===== Source material

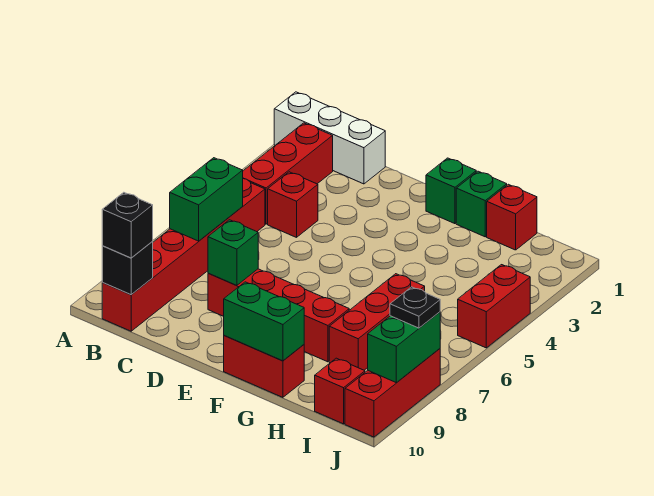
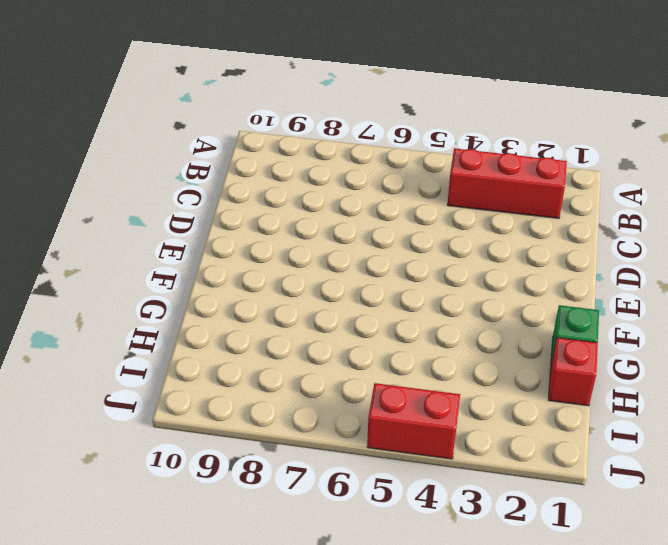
none -> white 1x3 brick [274,92,385,184]
none -> red 1x6 brick [102,179,265,331]
none -> red 1x1 brick [268,172,318,237]

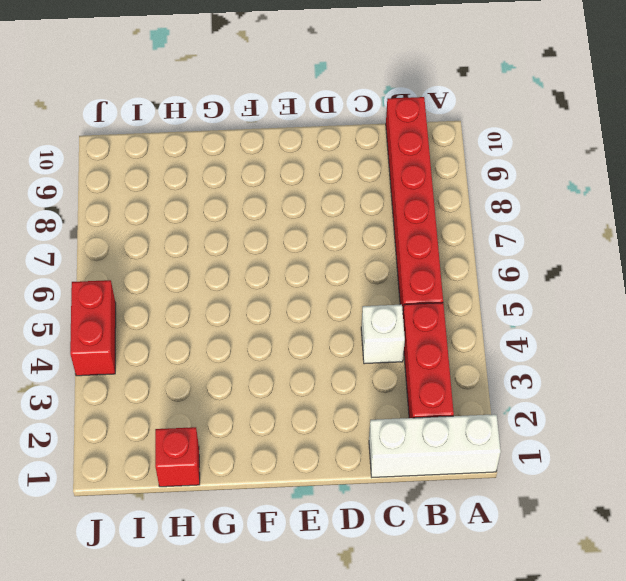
white 1x1 brick [361,305,405,364] -> red 1x1 brick [268,172,318,237]
none -> red 1x4 brick [208,269,349,362]
none -> green 1x1 brick [426,158,476,224]
none -> red 1x2 brick [224,335,304,397]

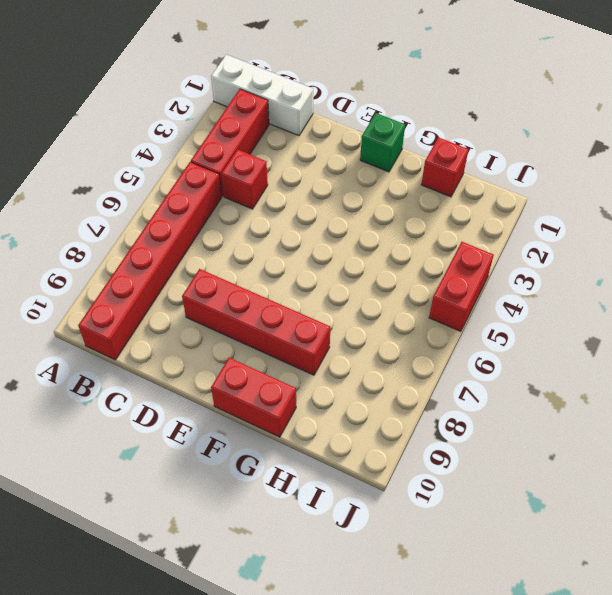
none -> green 1x1 brick [456,171,507,237]
none -> red 1x3 brick [329,274,425,370]
none -> red 1x1 brick [315,358,365,424]

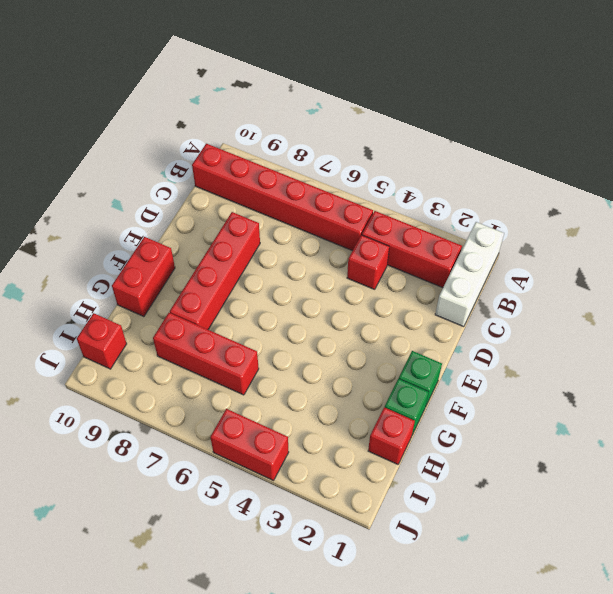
none -> red 1x3 brick [345,349,440,437]
none -> green 1x2 brick [170,158,243,241]
none -> black 1x1 brick [102,242,153,295]

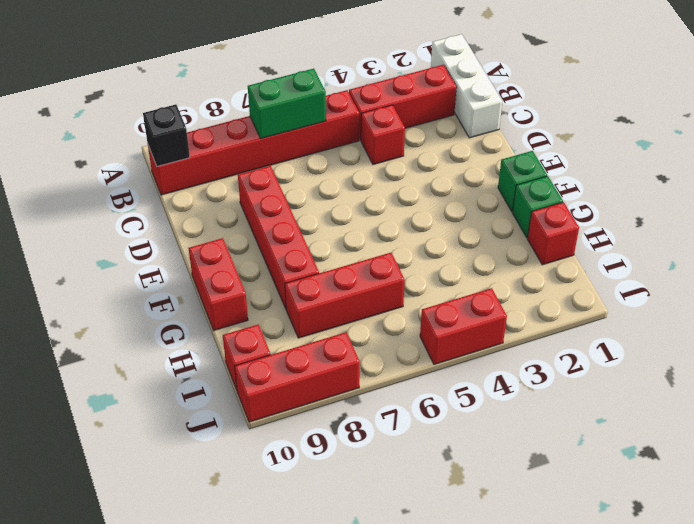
none -> green 1x1 brick [208,220,258,286]
none -> green 1x2 brick [224,282,304,361]
none -> green 1x2 brick [368,312,440,382]

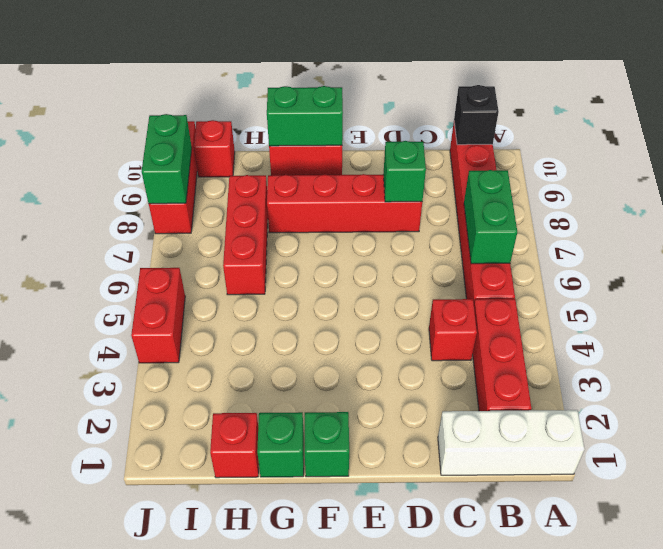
none -> black 1x1 brick [102,192,153,258]
none -> black 1x1 plate [390,287,440,328]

==========

* **Task to complete**
Copy out each line of the records above that includes "green".

* **Answer area**
none -> green 1x1 brick [426,158,476,224]
none -> green 1x1 brick [456,171,507,237]
none -> green 1x2 brick [170,158,243,241]
none -> green 1x1 brick [208,220,258,286]
none -> green 1x2 brick [224,282,304,361]
none -> green 1x2 brick [368,312,440,382]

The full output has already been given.